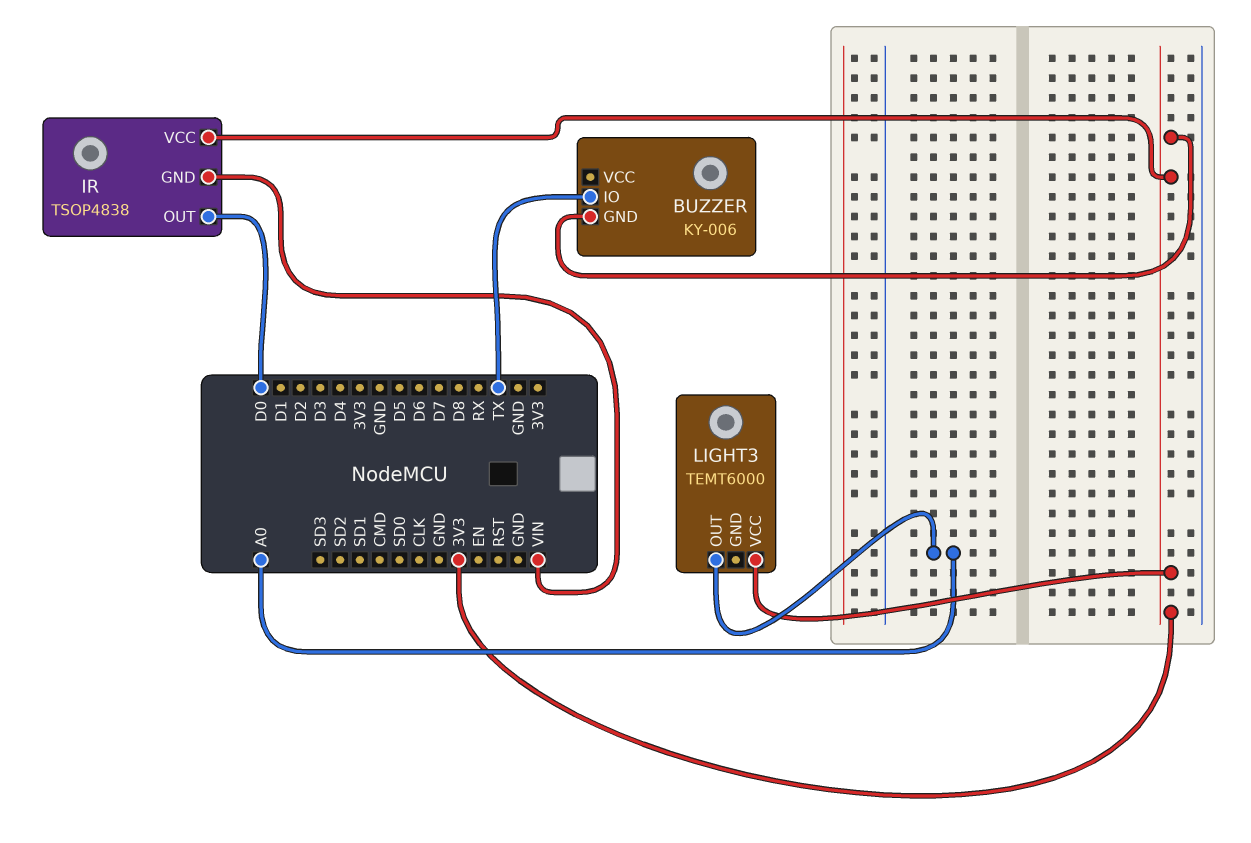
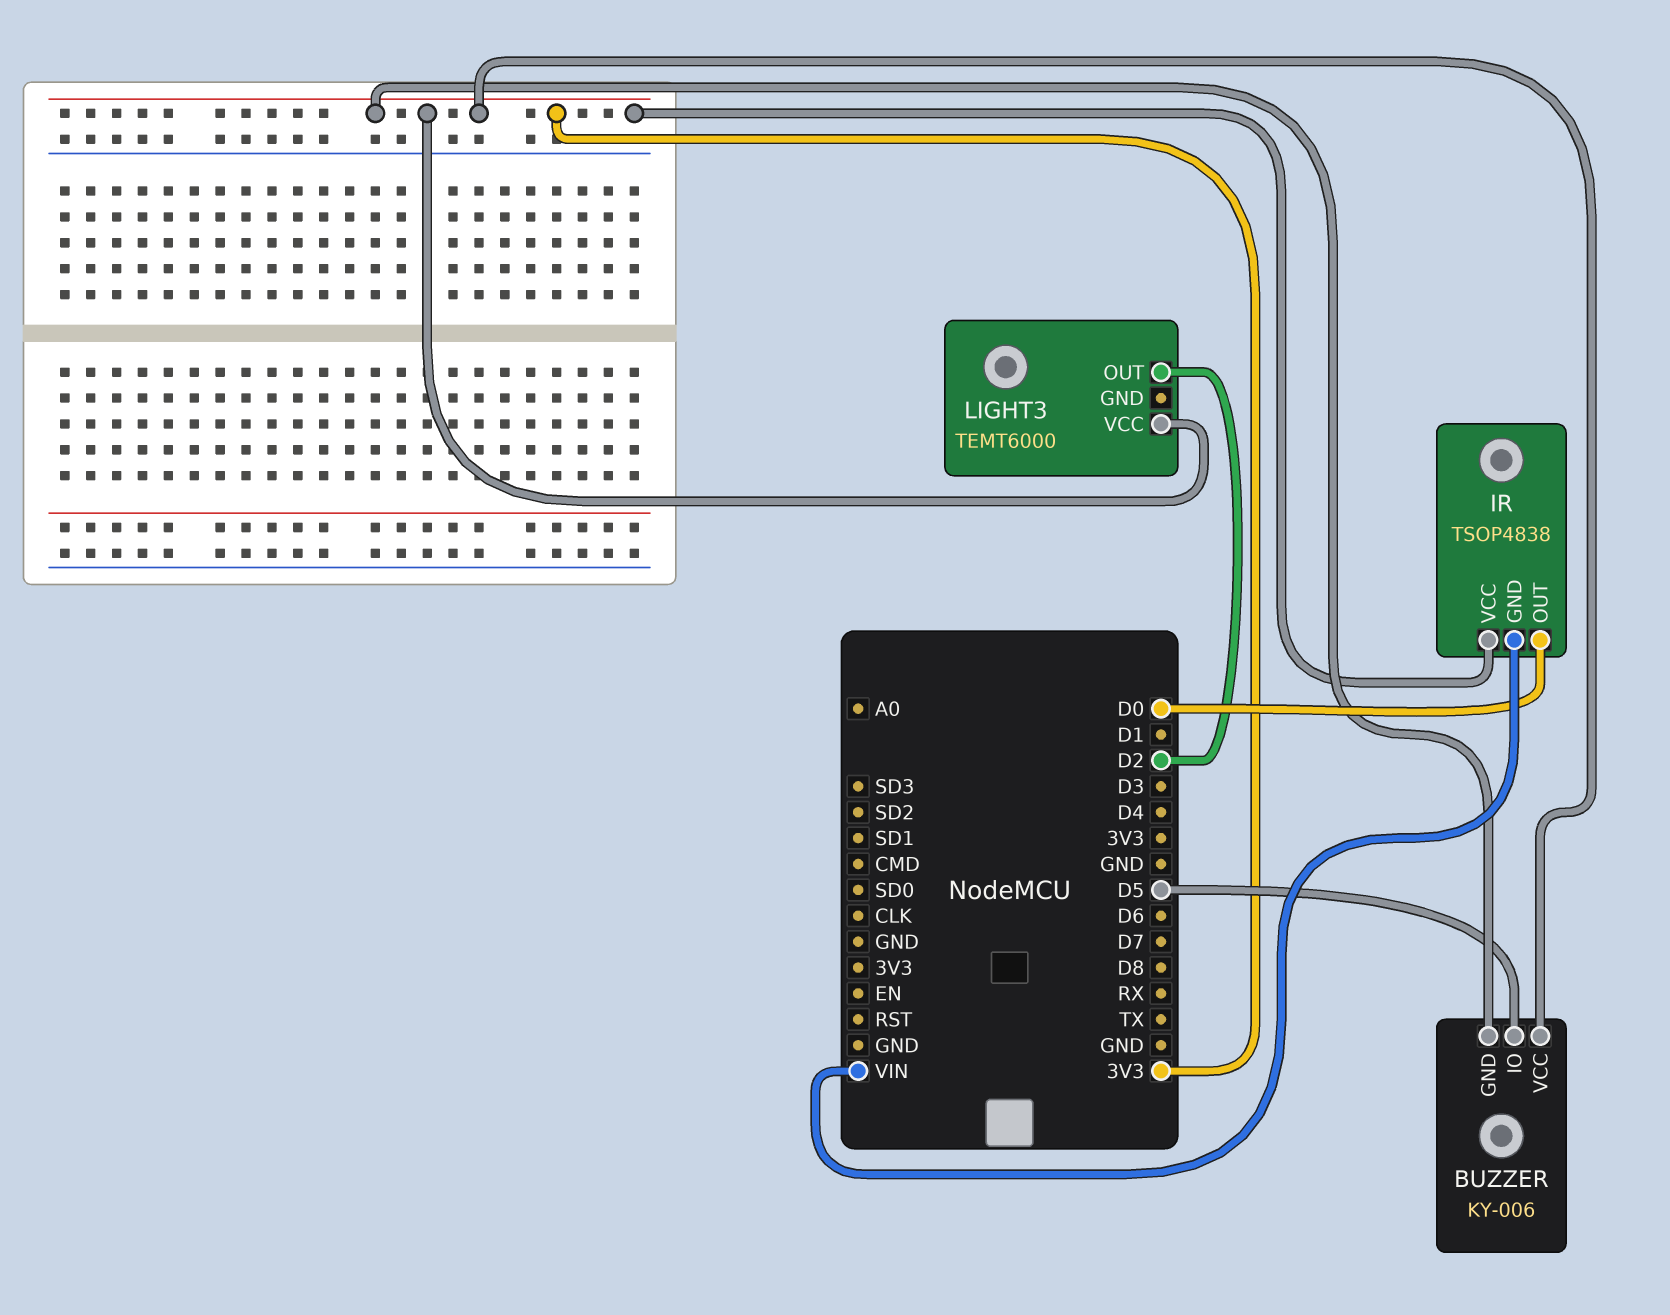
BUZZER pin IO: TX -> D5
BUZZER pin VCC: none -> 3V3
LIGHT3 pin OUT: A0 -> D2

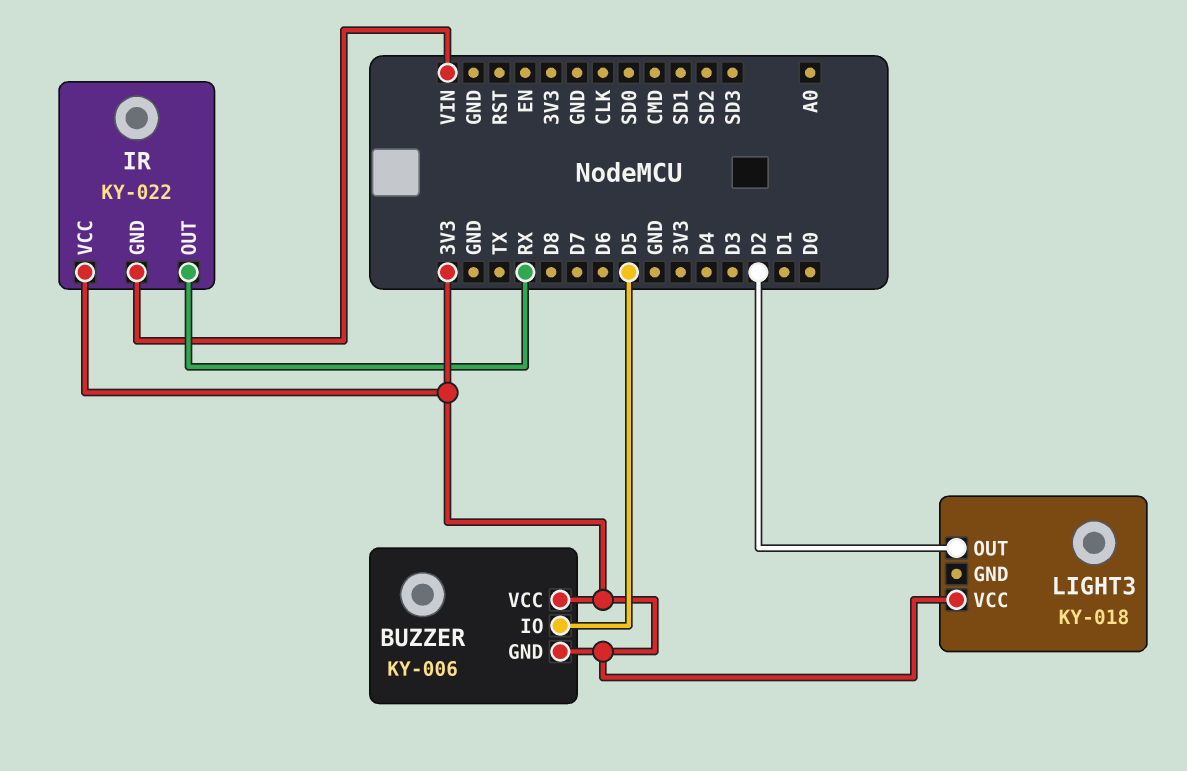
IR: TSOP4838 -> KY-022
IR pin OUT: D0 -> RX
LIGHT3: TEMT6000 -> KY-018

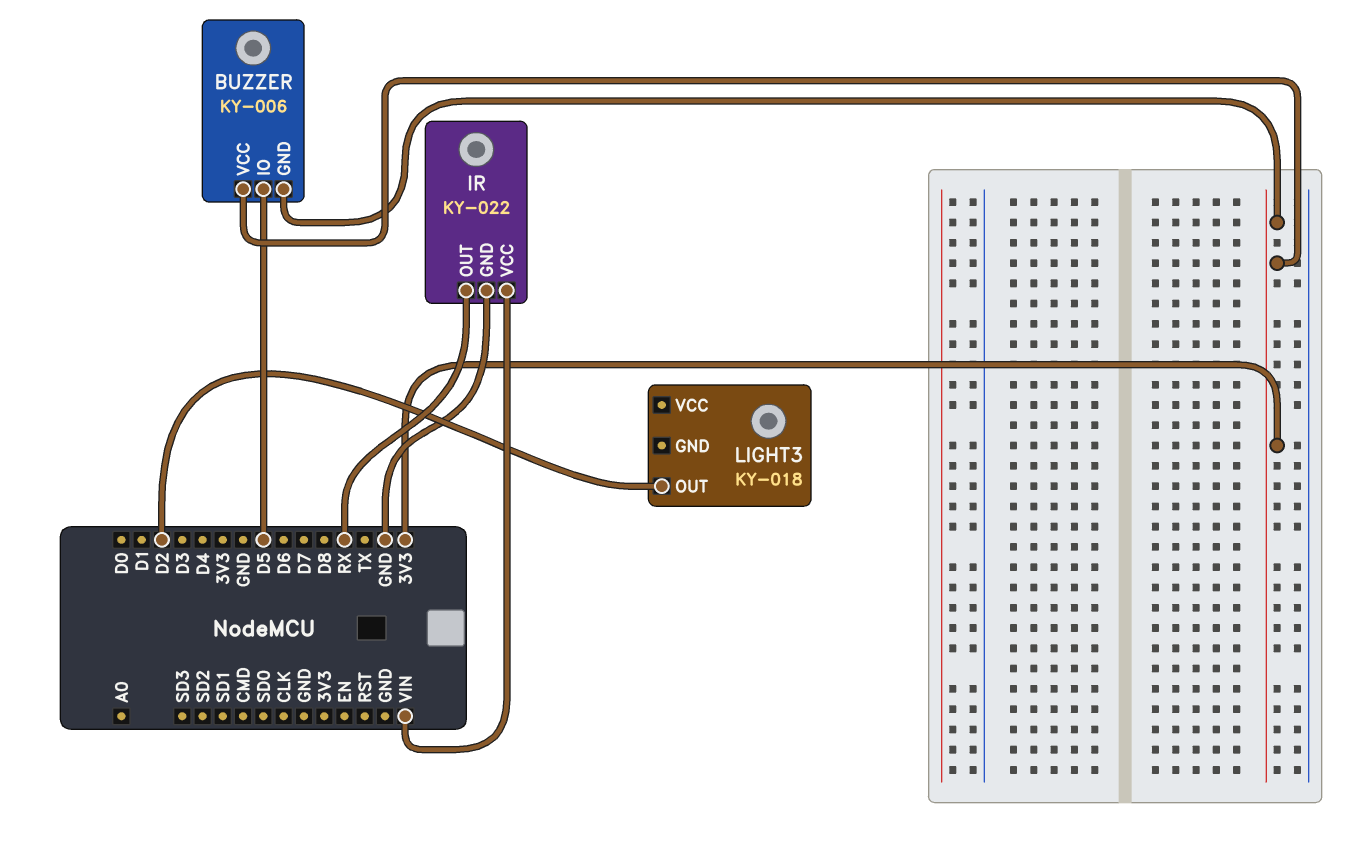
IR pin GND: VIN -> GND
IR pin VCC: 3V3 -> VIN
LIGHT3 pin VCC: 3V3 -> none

* **Brief**
Exclude the images and copy every record above exactly.

* **Result**
BUZZER pin IO: TX -> D5
BUZZER pin VCC: none -> 3V3
LIGHT3 pin OUT: A0 -> D2

IR: TSOP4838 -> KY-022
IR pin OUT: D0 -> RX
LIGHT3: TEMT6000 -> KY-018

IR pin GND: VIN -> GND
IR pin VCC: 3V3 -> VIN
LIGHT3 pin VCC: 3V3 -> none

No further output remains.